* _PROBLEM STATEMENT_
All records below are to be repeated exactly, with the pictures left out.

* _DATA FOR ANALYSIS_

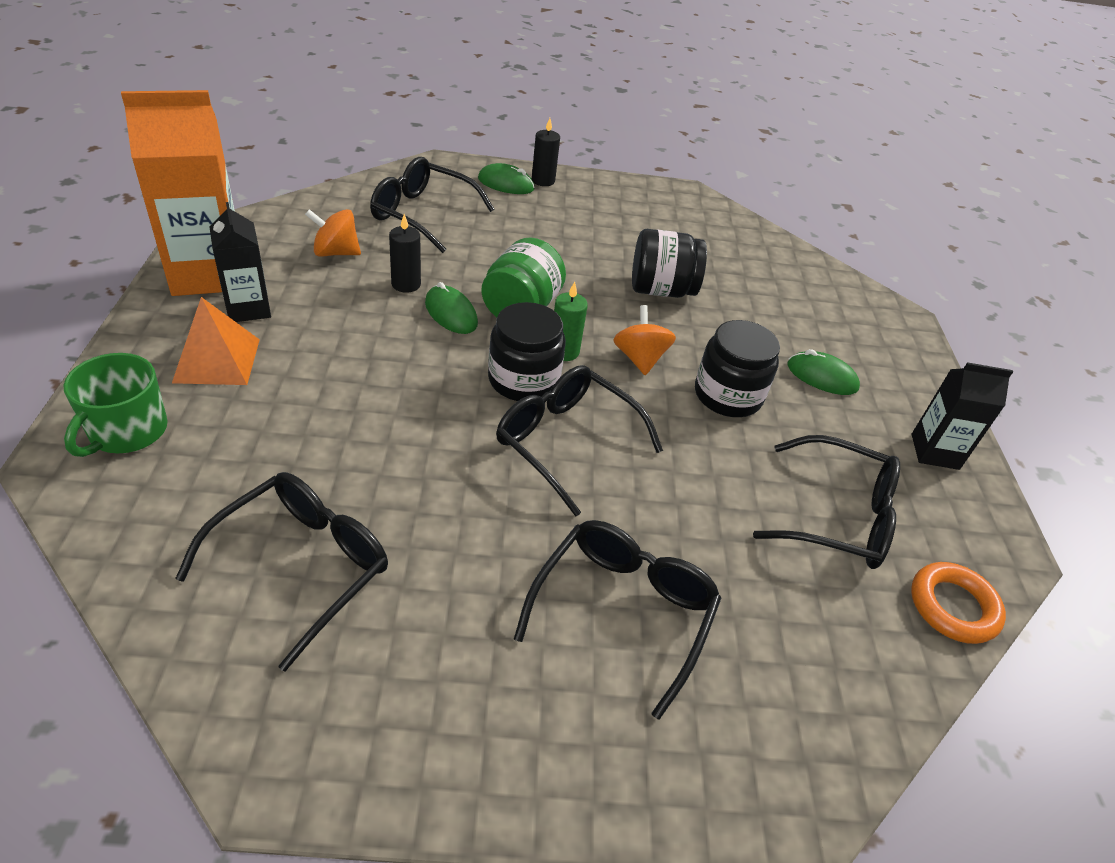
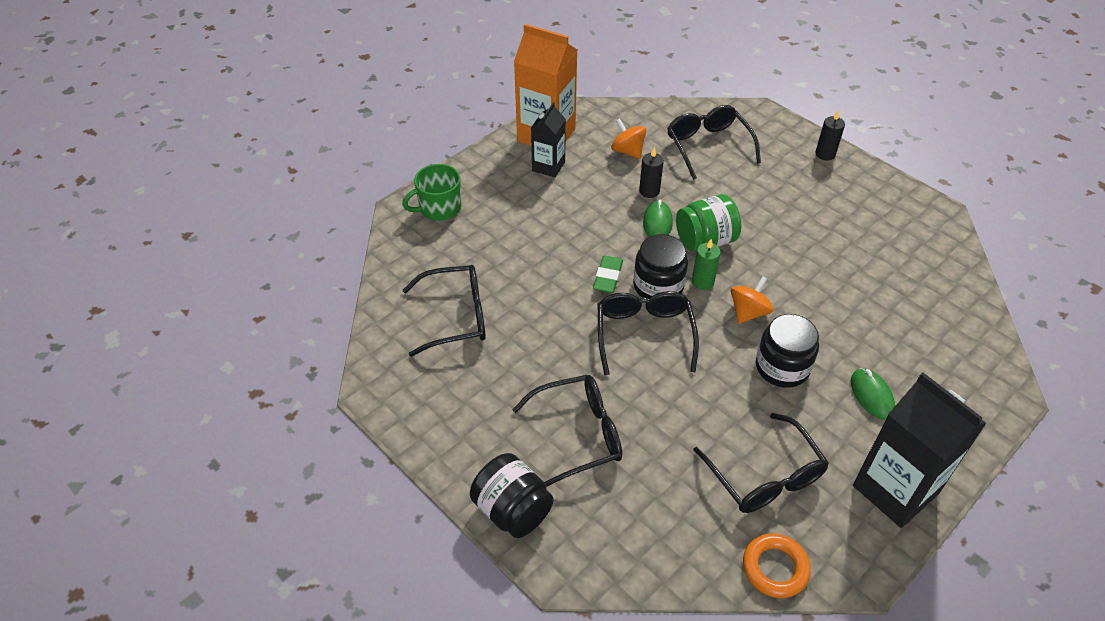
camera: 50 degrees right, 5 degrees up
(217, 360) = (508, 190): orange pyramid -> none
(457, 400) = (608, 277): none -> green eraser
(506, 184) = (792, 146): green mouse -> none
(661, 290) = (821, 275): black jar -> black jar (512, 510)
(935, 451) = (895, 489): black carton -> black carton, size x1.77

* _ANSWER AREA_
camera: 50 degrees right, 5 degrees up
(217, 360) = (508, 190): orange pyramid -> none
(457, 400) = (608, 277): none -> green eraser
(506, 184) = (792, 146): green mouse -> none
(661, 290) = (821, 275): black jar -> black jar (512, 510)
(935, 451) = (895, 489): black carton -> black carton, size x1.77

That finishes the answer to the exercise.